# [Information shown]
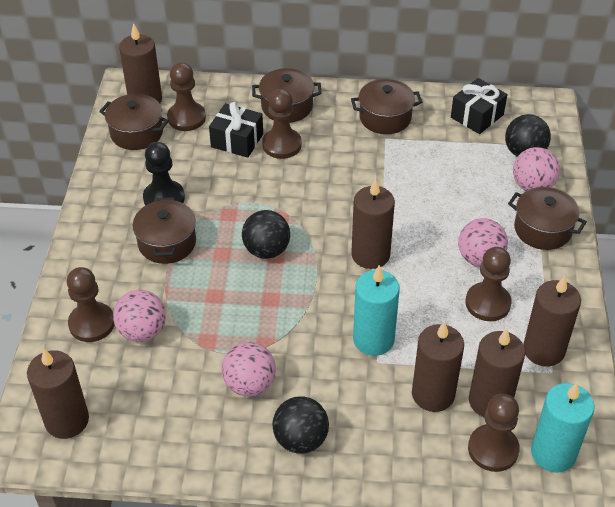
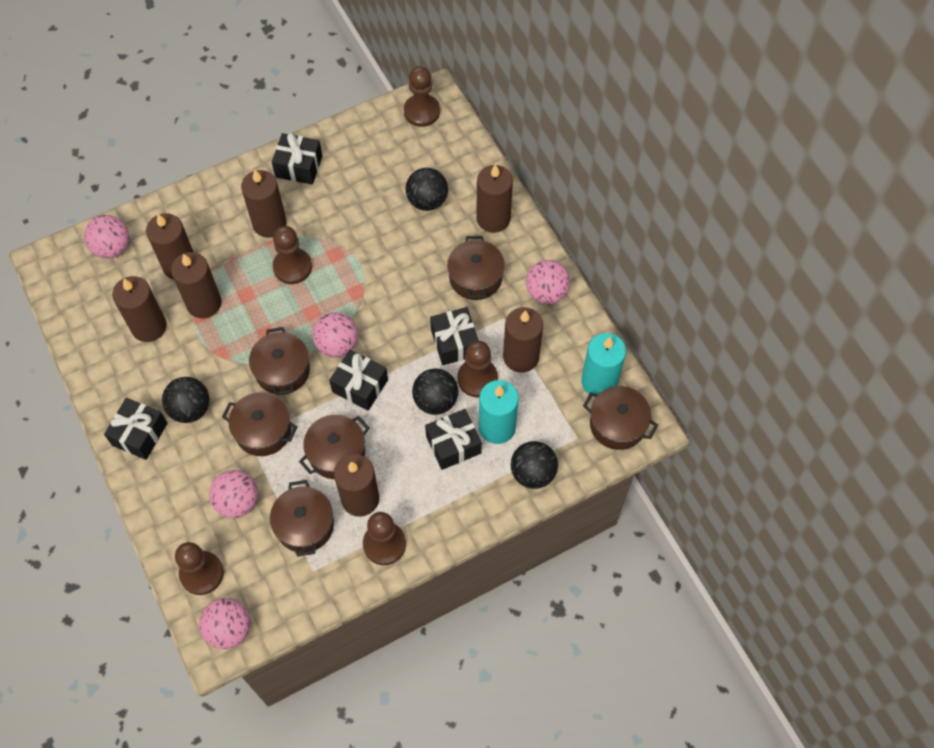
black ball: 3 -> 4
black gift: 2 -> 5
black pawn: 1 -> 0
brown candle: 6 -> 7
brown pot: 5 -> 6
pink ball: 4 -> 5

# [Description of the task]
In the listing above, show every line with the word "black".

# [Written response]
black ball: 3 -> 4
black gift: 2 -> 5
black pawn: 1 -> 0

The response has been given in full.